• _Assignment_:
Report only how many lines of the entries below contain the string "orange".

• _Given data_:
######

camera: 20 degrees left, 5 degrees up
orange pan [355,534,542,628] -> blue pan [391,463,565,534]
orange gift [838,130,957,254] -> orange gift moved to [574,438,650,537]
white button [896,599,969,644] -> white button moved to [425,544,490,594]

######

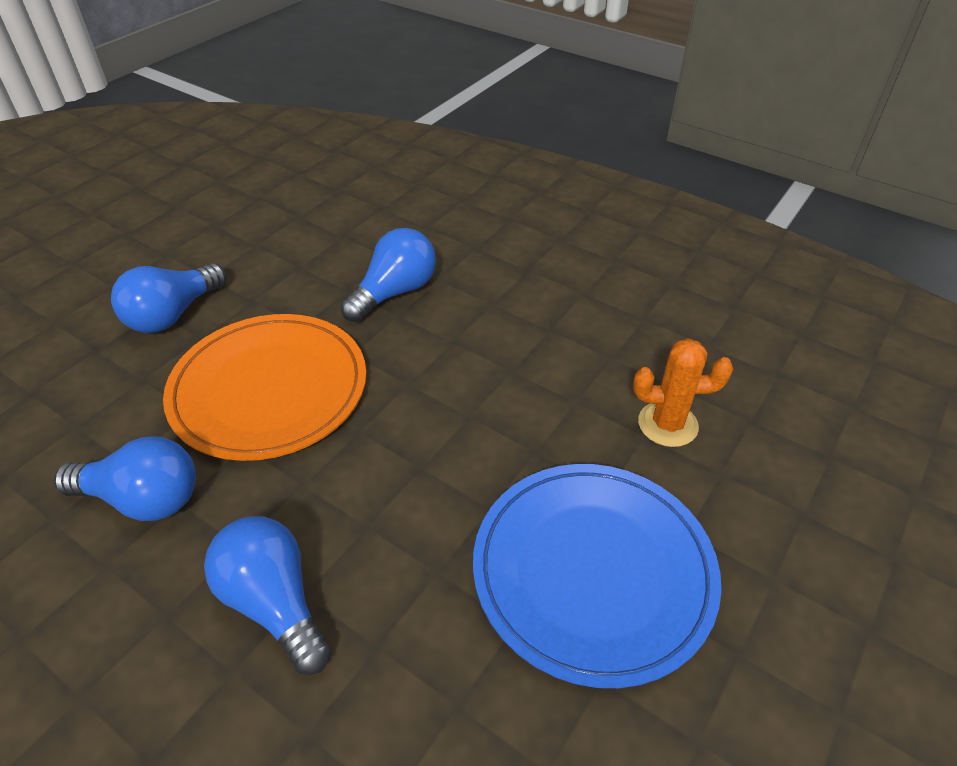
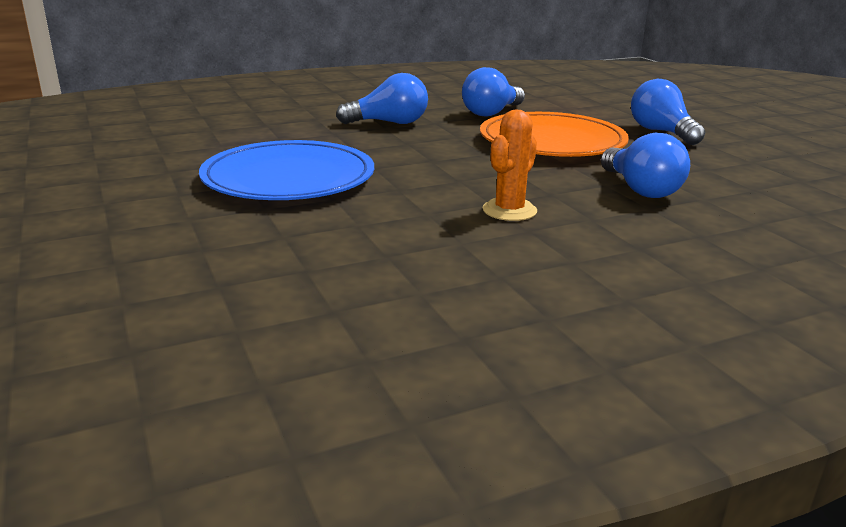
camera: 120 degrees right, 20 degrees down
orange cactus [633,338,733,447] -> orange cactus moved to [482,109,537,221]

######

• _Answer area_:
3